Your assignment: Exactly what is written in the records below should be returned, minus the images.

[Dataset records]
|---|
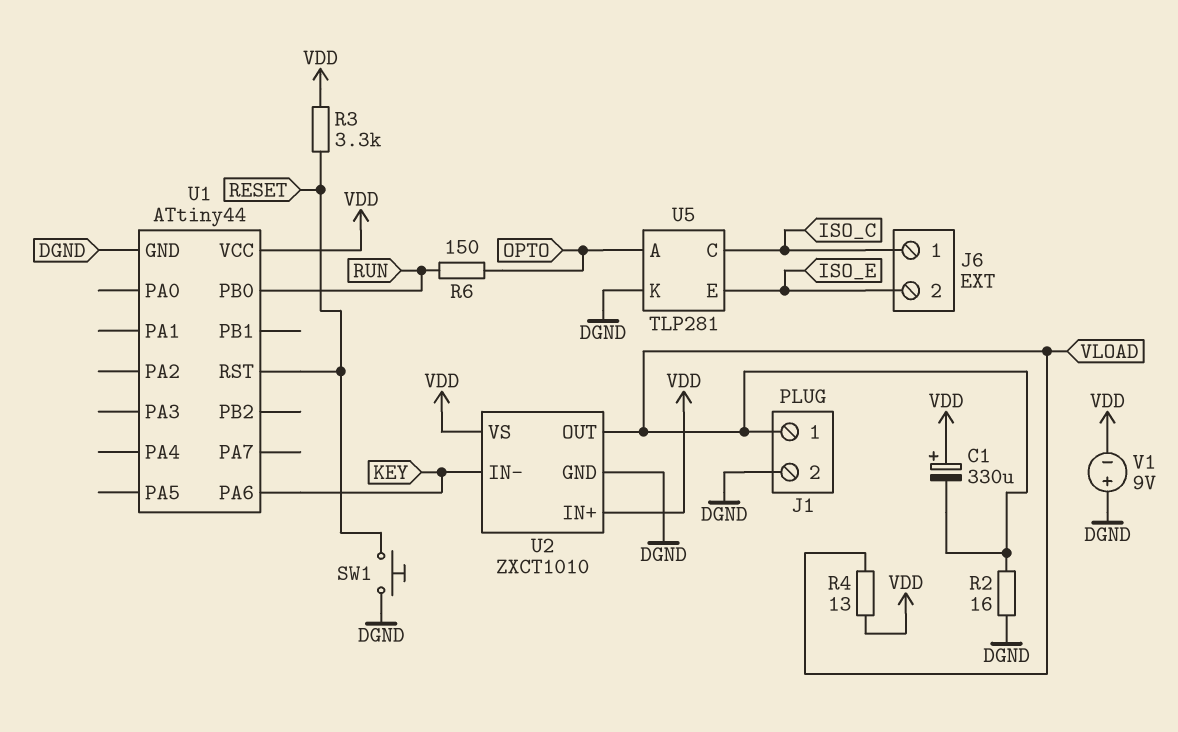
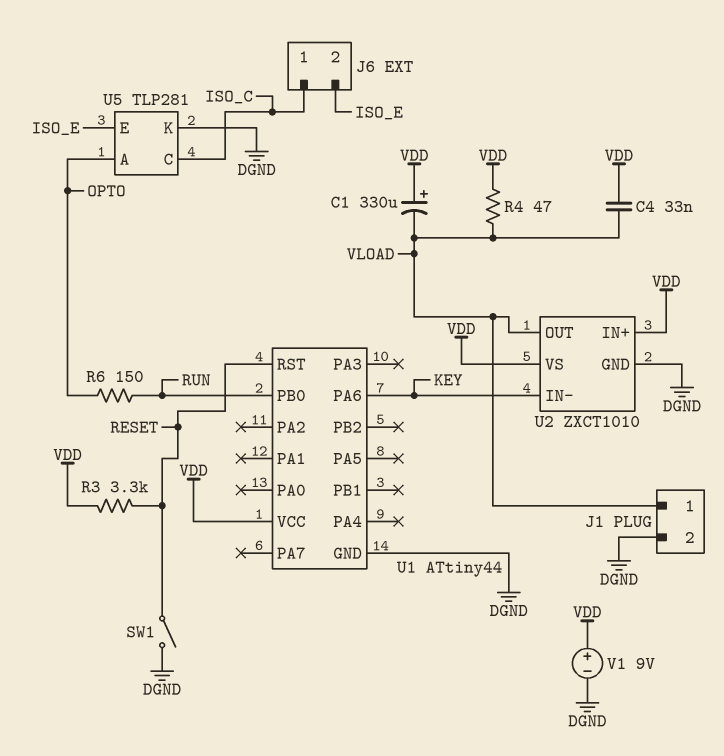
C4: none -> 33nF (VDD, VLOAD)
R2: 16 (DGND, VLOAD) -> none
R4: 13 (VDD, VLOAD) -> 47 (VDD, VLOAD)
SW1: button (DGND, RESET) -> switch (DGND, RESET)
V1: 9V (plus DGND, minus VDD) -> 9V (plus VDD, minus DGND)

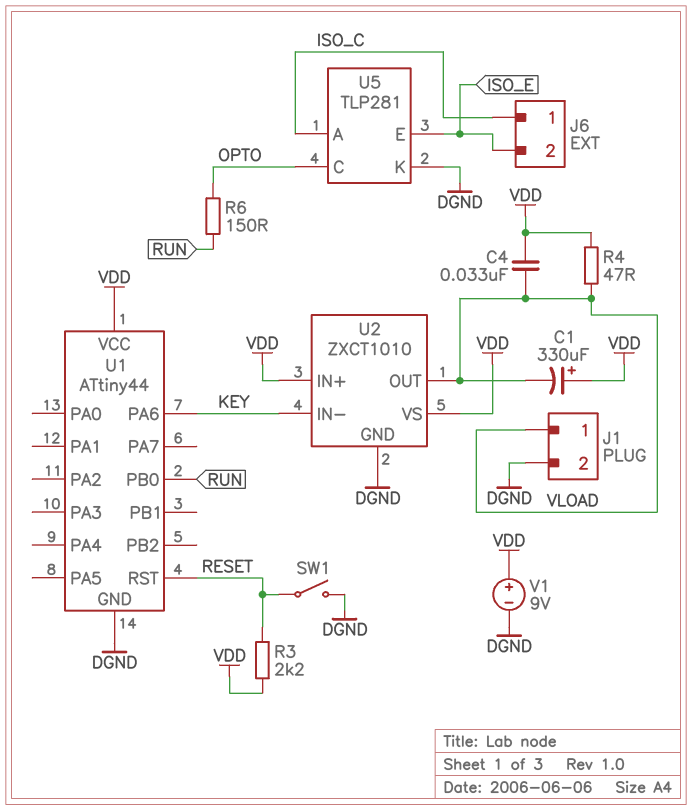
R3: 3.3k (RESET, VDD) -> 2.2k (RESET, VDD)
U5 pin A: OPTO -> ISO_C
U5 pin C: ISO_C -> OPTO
|---|
Answer to this problem:
C4: none -> 33nF (VDD, VLOAD)
R2: 16 (DGND, VLOAD) -> none
R4: 13 (VDD, VLOAD) -> 47 (VDD, VLOAD)
SW1: button (DGND, RESET) -> switch (DGND, RESET)
V1: 9V (plus DGND, minus VDD) -> 9V (plus VDD, minus DGND)

R3: 3.3k (RESET, VDD) -> 2.2k (RESET, VDD)
U5 pin A: OPTO -> ISO_C
U5 pin C: ISO_C -> OPTO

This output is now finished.